Under this line is a listing; return exactly the lines starting at the one with "white arrow: (102, 18) -> (69, 25), moved" and running down to the one with "black cross: (113, 43)", and leave out its pictures.

_ _ _ _ _

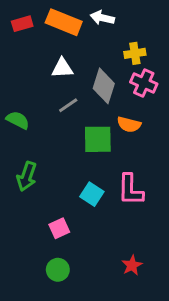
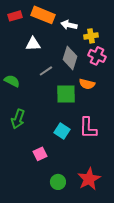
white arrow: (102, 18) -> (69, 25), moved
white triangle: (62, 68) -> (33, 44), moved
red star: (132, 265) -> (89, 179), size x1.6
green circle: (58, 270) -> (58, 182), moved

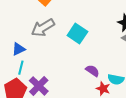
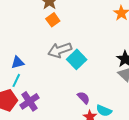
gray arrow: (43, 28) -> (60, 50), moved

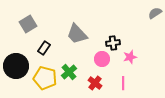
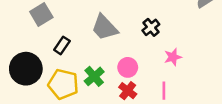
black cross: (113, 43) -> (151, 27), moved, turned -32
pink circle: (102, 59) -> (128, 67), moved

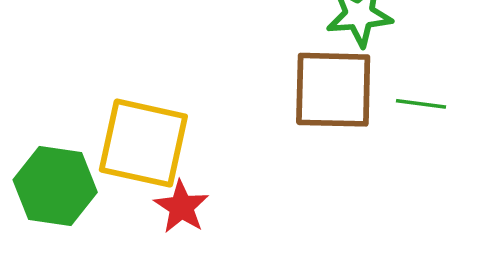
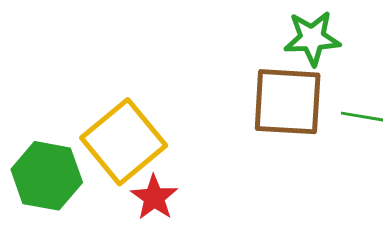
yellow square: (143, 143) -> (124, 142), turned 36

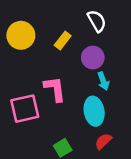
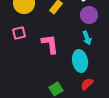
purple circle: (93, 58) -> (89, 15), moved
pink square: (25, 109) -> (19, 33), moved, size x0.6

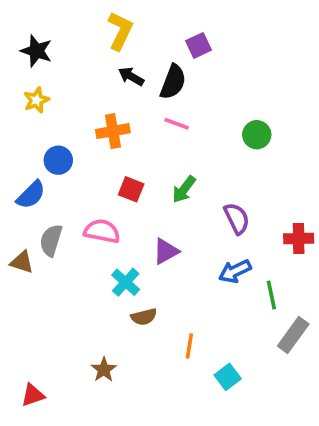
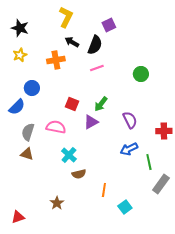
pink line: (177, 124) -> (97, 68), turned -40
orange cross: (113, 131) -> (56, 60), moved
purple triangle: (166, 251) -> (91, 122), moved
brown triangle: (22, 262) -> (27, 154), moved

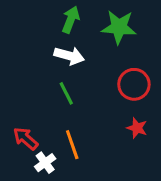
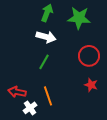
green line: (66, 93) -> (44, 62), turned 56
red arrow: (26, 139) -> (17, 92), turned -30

_ _ _ _ _

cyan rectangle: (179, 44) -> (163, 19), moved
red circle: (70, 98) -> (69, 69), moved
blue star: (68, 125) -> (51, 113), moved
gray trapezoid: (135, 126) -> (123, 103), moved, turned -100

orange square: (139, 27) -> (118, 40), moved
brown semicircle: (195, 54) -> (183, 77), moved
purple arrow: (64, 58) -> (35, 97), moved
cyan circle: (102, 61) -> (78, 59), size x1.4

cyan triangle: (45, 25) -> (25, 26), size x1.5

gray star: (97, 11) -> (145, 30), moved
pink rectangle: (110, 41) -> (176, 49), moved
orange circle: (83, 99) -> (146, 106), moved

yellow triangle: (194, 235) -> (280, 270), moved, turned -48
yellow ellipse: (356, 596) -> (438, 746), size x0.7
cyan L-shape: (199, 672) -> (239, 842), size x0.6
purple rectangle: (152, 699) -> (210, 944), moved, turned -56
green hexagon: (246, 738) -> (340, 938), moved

_ _ _ _ _

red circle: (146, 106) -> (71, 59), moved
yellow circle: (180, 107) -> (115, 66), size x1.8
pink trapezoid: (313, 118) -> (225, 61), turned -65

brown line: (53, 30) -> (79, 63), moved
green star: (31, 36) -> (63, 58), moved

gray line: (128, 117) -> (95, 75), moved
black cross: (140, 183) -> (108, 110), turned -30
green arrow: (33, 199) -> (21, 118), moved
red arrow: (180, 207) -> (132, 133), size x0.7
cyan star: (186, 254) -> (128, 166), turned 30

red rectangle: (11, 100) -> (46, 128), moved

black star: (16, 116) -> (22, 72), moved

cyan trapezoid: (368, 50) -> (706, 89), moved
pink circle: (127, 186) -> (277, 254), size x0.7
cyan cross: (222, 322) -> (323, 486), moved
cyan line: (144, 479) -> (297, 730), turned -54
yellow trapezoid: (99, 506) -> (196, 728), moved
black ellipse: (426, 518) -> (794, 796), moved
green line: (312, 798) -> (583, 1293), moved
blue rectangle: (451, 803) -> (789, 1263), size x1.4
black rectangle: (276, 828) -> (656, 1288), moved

_ _ _ _ _

Exercise response:
white arrow: (102, 18) -> (69, 25), moved
white triangle: (62, 68) -> (33, 44), moved
red star: (132, 265) -> (89, 179), size x1.6
green circle: (58, 270) -> (58, 182), moved

gray arrow: (43, 28) -> (60, 50), moved

black cross: (113, 43) -> (151, 27), moved, turned -32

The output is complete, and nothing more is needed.